How many lines in the data below contain the string "zigzag", counting only matches with the same case? Reply with the number alone.

* begin *

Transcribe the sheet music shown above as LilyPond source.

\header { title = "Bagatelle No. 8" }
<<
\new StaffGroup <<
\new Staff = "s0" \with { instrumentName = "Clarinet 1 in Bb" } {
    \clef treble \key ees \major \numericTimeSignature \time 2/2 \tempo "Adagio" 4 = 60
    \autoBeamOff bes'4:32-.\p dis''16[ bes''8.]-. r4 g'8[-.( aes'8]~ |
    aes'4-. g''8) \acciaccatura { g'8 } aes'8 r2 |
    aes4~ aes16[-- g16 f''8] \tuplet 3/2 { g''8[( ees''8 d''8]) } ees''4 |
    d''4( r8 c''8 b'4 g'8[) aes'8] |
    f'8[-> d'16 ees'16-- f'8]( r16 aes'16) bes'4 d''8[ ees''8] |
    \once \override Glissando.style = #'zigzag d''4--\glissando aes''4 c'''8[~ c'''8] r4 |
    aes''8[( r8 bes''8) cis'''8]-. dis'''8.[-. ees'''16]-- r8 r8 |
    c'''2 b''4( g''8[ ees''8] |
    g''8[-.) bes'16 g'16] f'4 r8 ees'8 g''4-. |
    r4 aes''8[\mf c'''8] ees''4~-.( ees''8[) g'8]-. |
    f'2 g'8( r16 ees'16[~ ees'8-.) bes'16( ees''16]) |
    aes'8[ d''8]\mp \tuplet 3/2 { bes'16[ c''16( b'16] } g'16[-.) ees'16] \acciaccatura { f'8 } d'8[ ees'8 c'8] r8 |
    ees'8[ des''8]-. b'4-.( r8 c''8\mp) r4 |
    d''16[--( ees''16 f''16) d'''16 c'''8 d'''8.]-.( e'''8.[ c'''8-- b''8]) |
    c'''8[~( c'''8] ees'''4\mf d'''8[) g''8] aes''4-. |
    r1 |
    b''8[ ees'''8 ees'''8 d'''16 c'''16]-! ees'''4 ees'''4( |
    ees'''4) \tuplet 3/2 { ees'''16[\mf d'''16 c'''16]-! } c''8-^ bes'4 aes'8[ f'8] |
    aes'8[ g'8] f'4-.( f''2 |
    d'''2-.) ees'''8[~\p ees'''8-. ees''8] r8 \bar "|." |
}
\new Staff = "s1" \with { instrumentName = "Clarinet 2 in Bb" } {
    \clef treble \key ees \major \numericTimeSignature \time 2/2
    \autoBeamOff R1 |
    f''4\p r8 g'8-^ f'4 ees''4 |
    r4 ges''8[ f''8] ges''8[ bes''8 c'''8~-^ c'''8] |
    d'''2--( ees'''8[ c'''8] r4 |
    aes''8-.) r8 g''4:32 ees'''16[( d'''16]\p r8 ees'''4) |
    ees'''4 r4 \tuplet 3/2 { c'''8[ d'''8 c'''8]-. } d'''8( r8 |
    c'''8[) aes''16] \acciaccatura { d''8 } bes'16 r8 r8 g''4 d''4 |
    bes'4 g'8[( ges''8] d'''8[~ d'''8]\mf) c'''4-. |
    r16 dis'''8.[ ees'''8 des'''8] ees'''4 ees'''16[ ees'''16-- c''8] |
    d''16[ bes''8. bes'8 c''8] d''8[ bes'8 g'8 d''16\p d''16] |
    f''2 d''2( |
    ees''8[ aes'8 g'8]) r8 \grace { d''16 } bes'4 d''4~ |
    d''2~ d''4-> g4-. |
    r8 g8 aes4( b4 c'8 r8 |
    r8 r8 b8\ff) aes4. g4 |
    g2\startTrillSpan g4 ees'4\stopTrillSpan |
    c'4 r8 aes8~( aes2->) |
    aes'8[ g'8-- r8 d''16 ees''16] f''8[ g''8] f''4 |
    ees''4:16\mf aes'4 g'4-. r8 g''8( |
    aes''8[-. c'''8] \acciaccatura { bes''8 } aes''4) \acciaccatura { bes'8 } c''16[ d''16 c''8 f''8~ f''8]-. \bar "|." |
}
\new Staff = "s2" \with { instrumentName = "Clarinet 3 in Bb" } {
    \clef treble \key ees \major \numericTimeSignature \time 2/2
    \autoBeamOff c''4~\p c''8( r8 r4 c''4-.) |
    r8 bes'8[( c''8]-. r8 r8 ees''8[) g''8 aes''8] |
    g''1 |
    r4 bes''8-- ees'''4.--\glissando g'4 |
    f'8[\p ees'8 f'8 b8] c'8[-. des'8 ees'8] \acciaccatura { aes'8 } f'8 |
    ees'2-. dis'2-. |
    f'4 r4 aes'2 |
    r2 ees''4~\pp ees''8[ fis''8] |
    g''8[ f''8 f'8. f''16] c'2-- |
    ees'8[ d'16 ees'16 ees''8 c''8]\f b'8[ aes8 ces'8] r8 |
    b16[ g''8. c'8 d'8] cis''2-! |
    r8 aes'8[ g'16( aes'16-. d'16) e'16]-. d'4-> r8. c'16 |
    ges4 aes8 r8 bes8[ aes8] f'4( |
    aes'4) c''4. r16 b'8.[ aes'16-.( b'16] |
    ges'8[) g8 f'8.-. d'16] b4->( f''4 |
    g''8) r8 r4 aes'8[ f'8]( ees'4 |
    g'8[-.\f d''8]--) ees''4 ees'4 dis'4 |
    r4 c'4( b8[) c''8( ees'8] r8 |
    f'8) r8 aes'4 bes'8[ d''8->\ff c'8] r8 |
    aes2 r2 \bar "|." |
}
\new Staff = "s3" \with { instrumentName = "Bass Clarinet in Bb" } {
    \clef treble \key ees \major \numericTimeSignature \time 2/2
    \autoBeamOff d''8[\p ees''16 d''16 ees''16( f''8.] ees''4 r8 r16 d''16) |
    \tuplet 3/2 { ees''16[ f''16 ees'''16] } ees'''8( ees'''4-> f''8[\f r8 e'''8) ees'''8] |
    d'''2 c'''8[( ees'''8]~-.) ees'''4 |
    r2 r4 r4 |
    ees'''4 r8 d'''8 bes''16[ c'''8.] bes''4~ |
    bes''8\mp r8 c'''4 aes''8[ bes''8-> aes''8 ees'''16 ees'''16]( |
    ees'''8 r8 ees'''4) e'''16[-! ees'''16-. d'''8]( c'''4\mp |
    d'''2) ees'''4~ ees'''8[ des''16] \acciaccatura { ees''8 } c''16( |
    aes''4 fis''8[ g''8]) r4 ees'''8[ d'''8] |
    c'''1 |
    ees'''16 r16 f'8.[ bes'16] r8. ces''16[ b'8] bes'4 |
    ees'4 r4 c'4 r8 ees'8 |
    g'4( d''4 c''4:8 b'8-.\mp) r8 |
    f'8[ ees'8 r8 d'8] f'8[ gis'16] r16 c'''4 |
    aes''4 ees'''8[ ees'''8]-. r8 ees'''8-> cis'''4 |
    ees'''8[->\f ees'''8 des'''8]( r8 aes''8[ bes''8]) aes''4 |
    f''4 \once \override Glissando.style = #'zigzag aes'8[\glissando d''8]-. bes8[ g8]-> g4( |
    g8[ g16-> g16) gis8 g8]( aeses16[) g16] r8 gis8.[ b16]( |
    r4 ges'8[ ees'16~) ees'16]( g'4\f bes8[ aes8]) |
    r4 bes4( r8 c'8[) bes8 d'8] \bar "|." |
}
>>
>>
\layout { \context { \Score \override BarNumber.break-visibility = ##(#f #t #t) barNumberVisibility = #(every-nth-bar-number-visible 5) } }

* end *

Full answer> 2